:: Exercise data

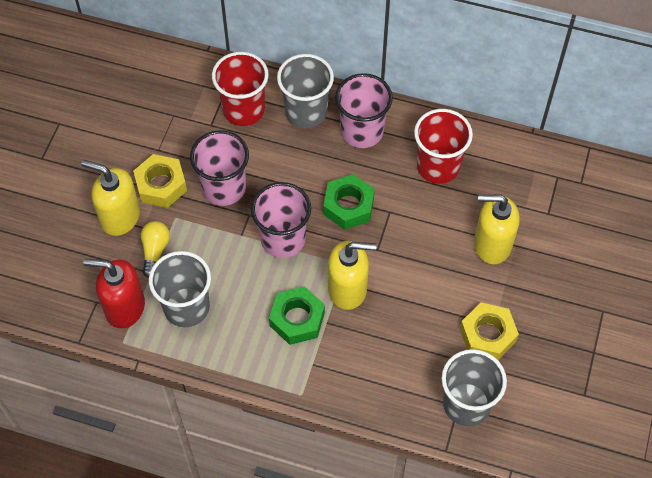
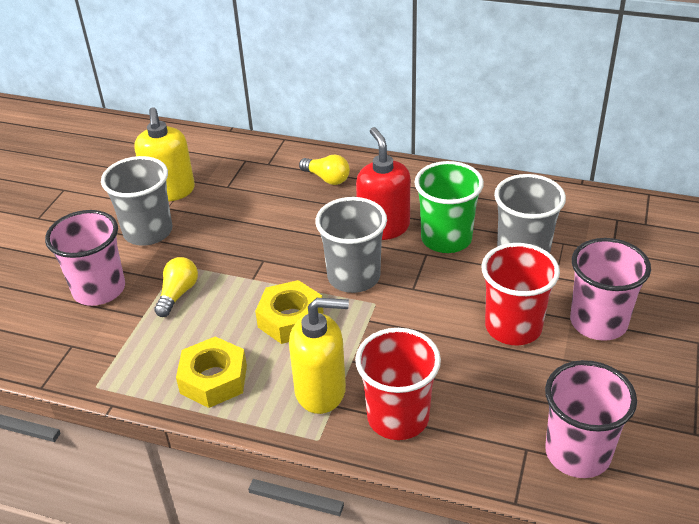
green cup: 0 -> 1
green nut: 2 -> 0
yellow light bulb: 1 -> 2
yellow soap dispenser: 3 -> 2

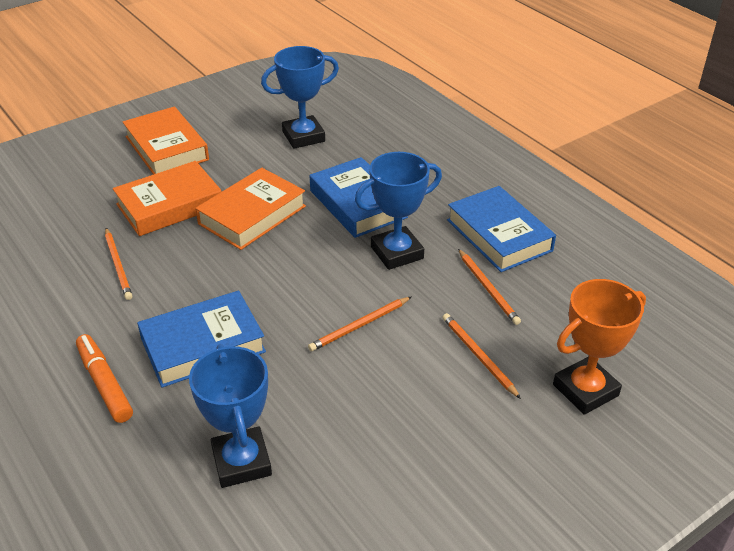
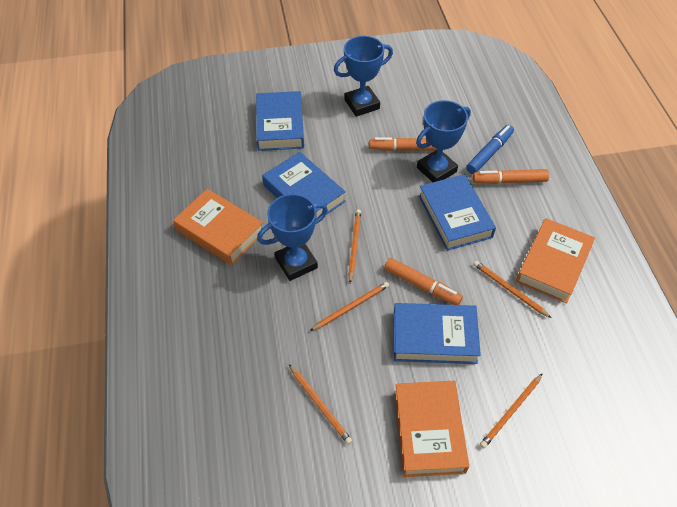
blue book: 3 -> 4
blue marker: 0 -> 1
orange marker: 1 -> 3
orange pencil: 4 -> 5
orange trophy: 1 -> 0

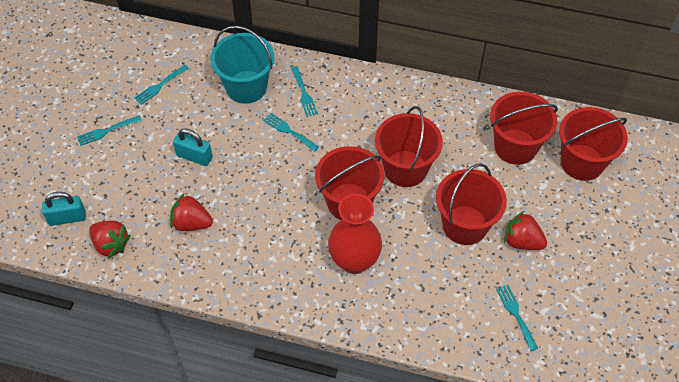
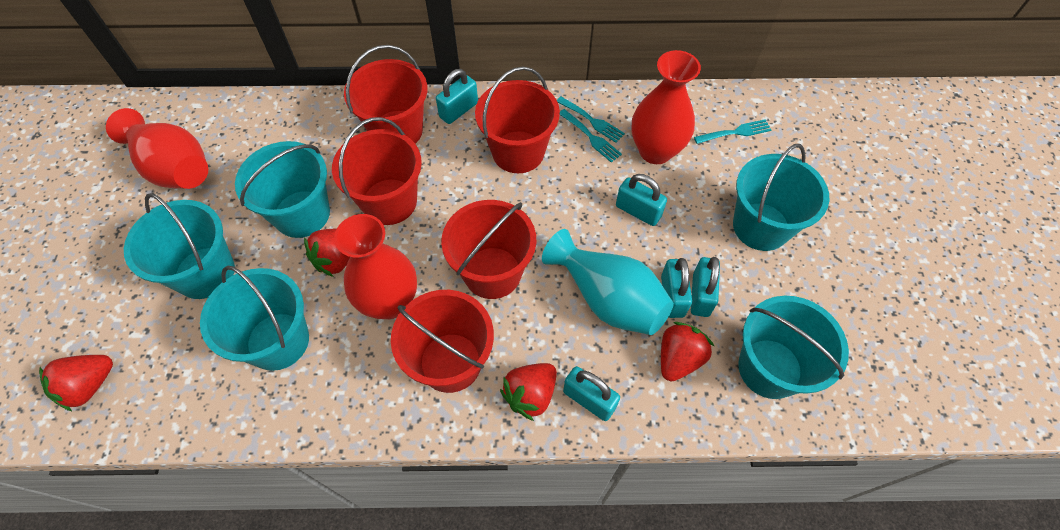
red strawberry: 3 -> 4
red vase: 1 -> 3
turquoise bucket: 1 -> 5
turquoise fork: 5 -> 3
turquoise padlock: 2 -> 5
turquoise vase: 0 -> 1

::::

_Problem requirements:_
Copy the records above exactly, omitting every picture.

_The completed task:_
green cup: 0 -> 1
green nut: 2 -> 0
yellow light bulb: 1 -> 2
yellow soap dispenser: 3 -> 2

blue book: 3 -> 4
blue marker: 0 -> 1
orange marker: 1 -> 3
orange pencil: 4 -> 5
orange trophy: 1 -> 0

red strawberry: 3 -> 4
red vase: 1 -> 3
turquoise bucket: 1 -> 5
turquoise fork: 5 -> 3
turquoise padlock: 2 -> 5
turquoise vase: 0 -> 1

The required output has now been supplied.